**Work item**:
All that is needed is an exact repetition of the lines from the one containing "turquoise cutting board" through the final line of the material, without pictures.

**Provided records**:
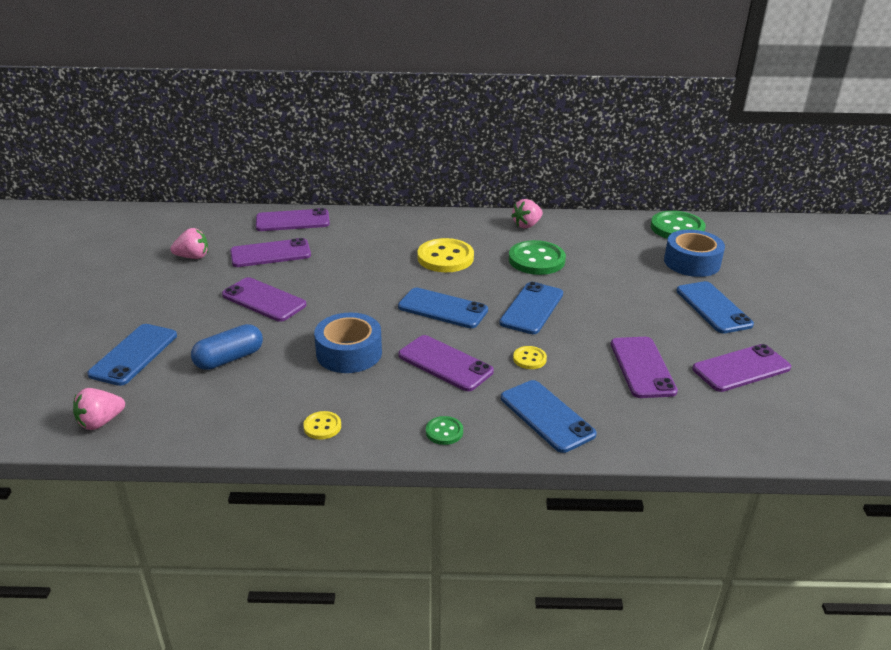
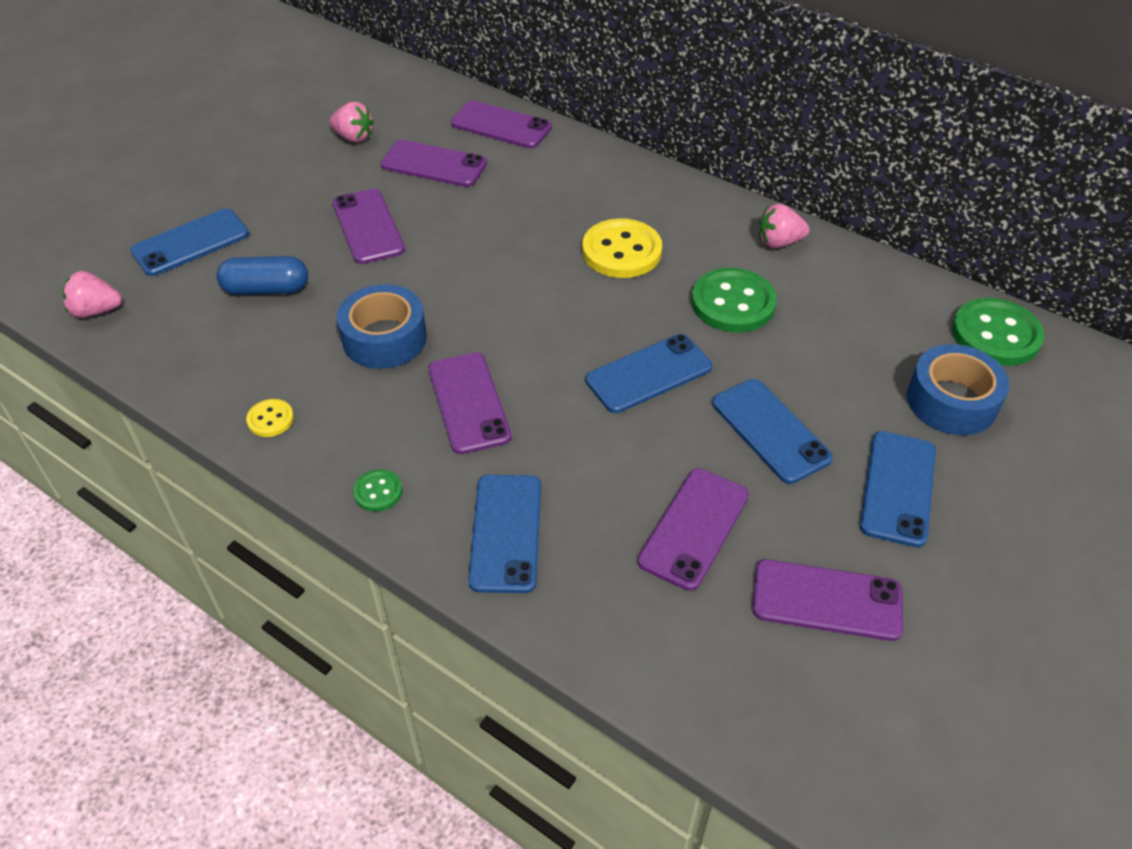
camera: 35 degrees right, 15 degrees up
blue phone [398,288,488,328] -> blue phone moved to [712,379,833,484]
yellow button [513,346,547,369] -> none

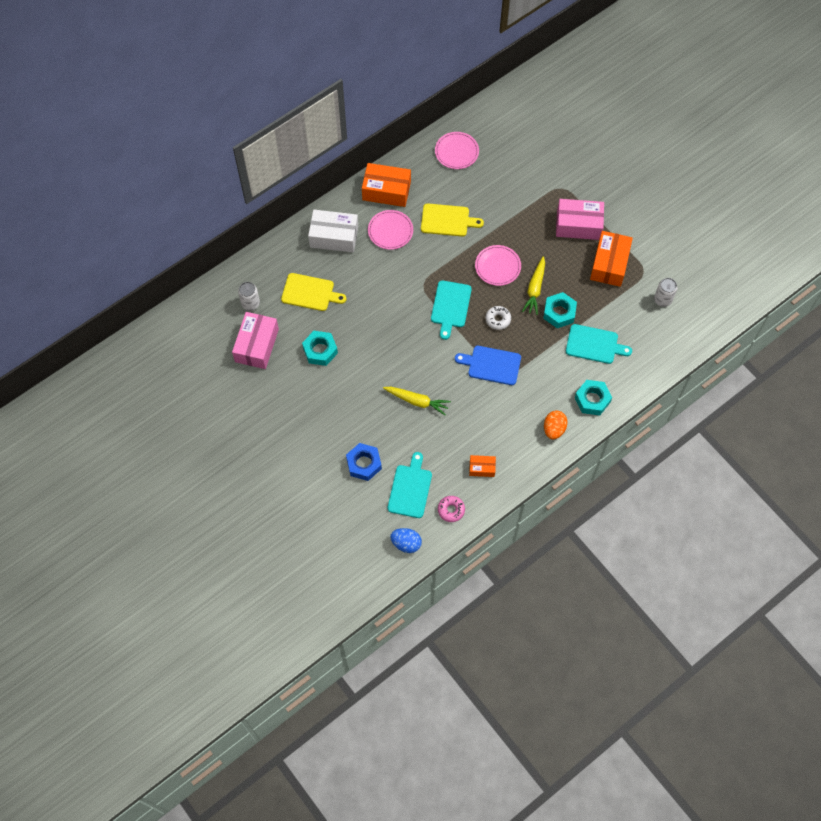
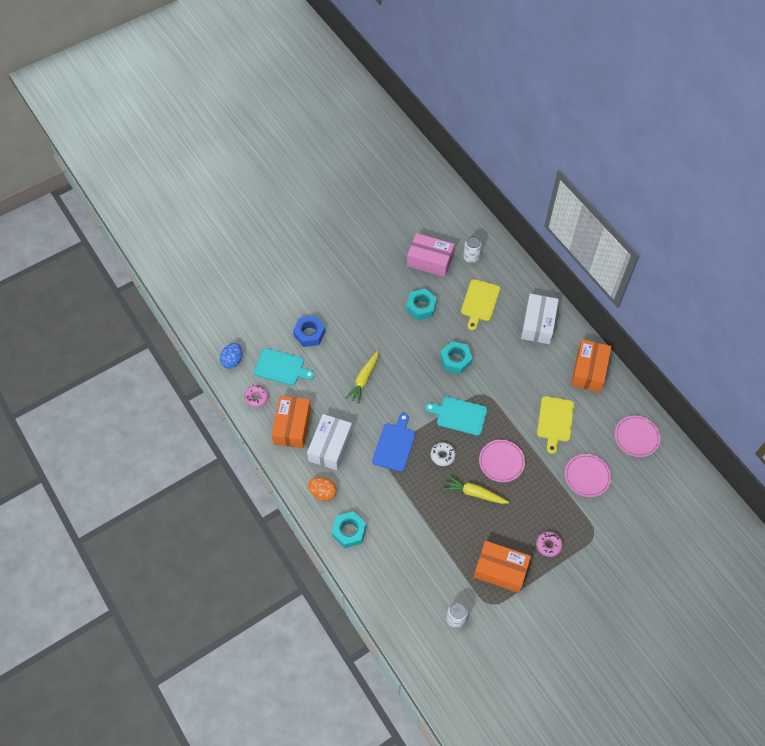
camera: 95 degrees right, 5 degrees down
pink plate [368,210,413,250] -> pink plate moved to [565,454,611,497]
orange box [469,455,496,477] -> orange box [271,396,311,448], size x1.92
turquoise nut [543,292,577,328] -> turquoise nut moved to [440,341,473,374]
pink box [556,199,604,240] -> pink donut [536,531,563,557]
turquoise cutting board [566,324,632,364] -> none
none -> white box [307,414,352,470]

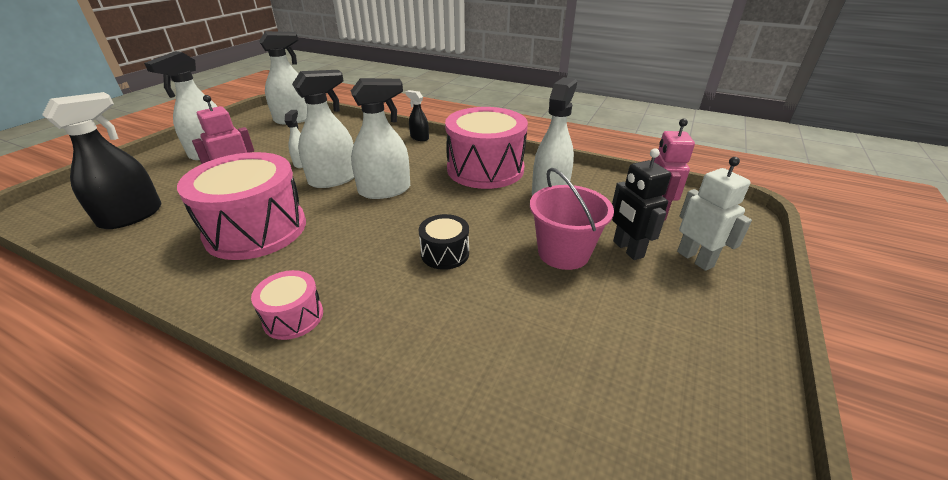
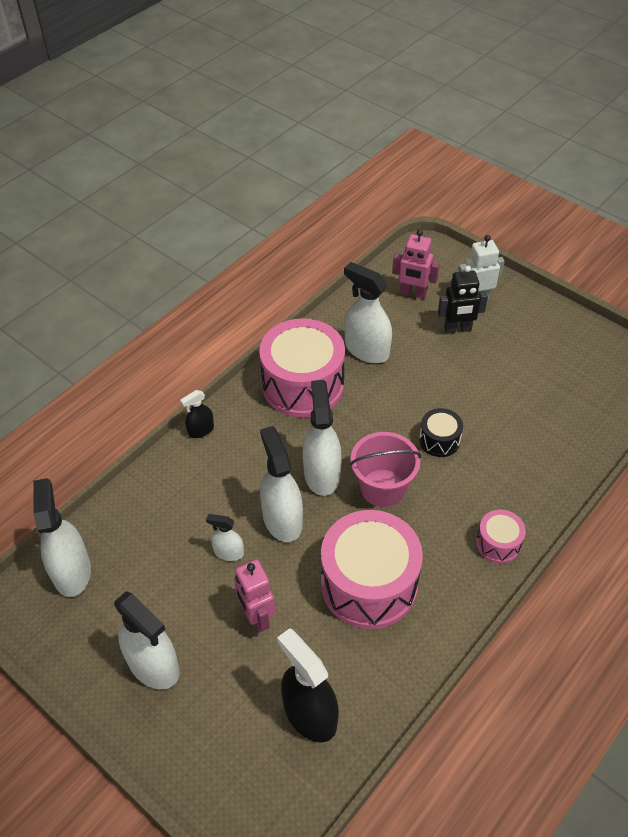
camera: 75 degrees left, 15 degrees up
pink bucket [530,168,614,270] -> pink bucket moved to [350,432,421,507]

**Your response**:
turquoise cutting board [566,324,632,364] -> none
none -> white box [307,414,352,470]

camera: 75 degrees left, 15 degrees up
pink bucket [530,168,614,270] -> pink bucket moved to [350,432,421,507]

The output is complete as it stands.